- WORK TASK -
Wherever a picture appears, leave it out; set down everything else in the records exactly.

- LISTED RECORDS -
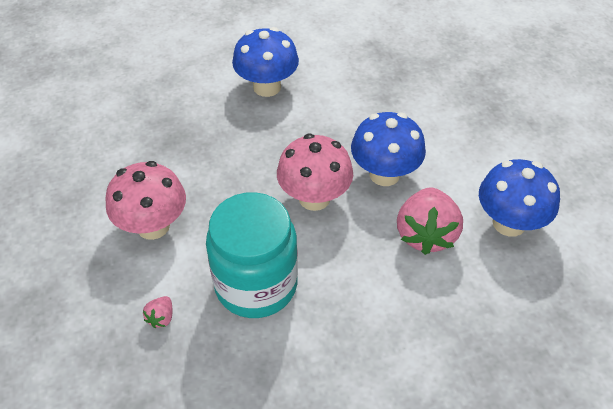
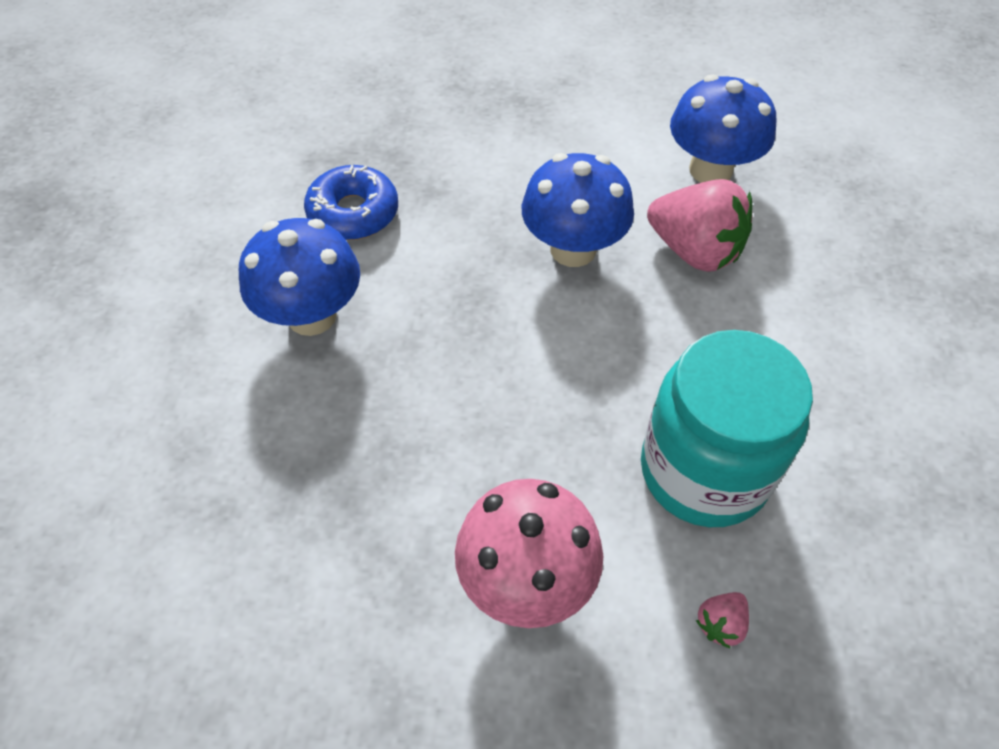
camera: 65 degrees left, 5 degrees up
(161, 318) = (720, 624): pink strawberry -> pink strawberry turned 90 degrees clockwise
(314, 198) = (576, 342): pink mushroom -> none
(345, 74) = (353, 213): none -> blue donut

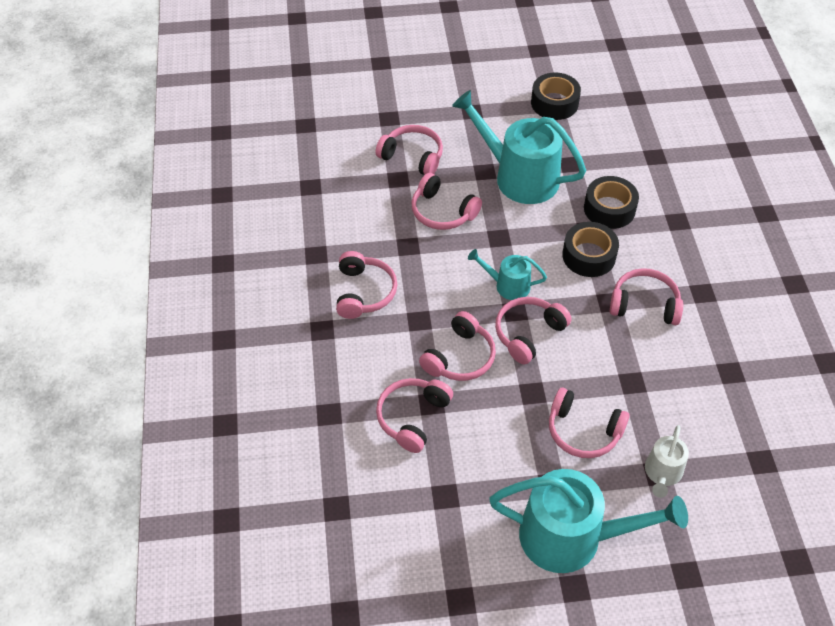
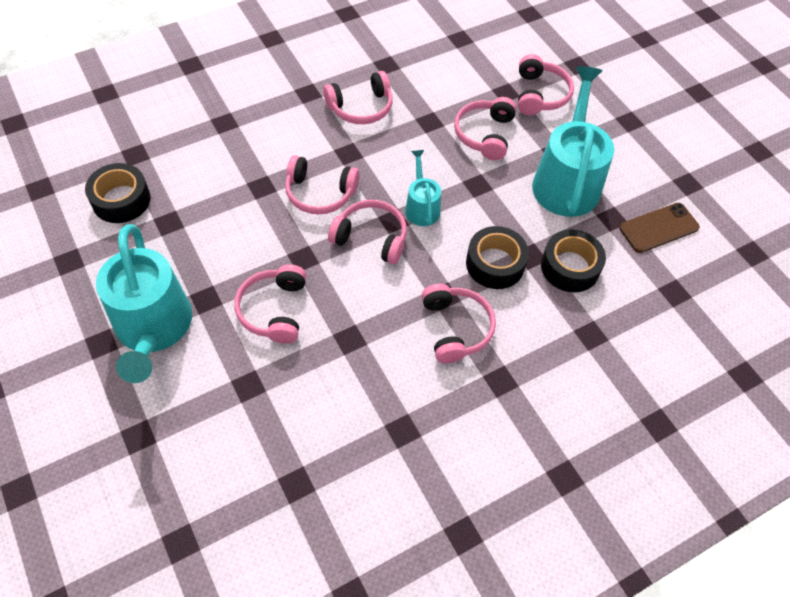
camera: 65 degrees right, 5 degrees up
(412, 417) = (241, 178): pink headphones -> none
(554, 103) = (690, 184): black tape -> black tape (121, 200)
(590, 140) = (658, 228): none -> brown phone
(662, 473) = (248, 390): white watering can -> none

- SOLUTION FOR THIS TASK -
camera: 65 degrees left, 5 degrees up
(161, 318) = (720, 624): pink strawberry -> pink strawberry turned 90 degrees clockwise
(314, 198) = (576, 342): pink mushroom -> none
(345, 74) = (353, 213): none -> blue donut

camera: 65 degrees right, 5 degrees up
(412, 417) = (241, 178): pink headphones -> none
(554, 103) = (690, 184): black tape -> black tape (121, 200)
(590, 140) = (658, 228): none -> brown phone
(662, 473) = (248, 390): white watering can -> none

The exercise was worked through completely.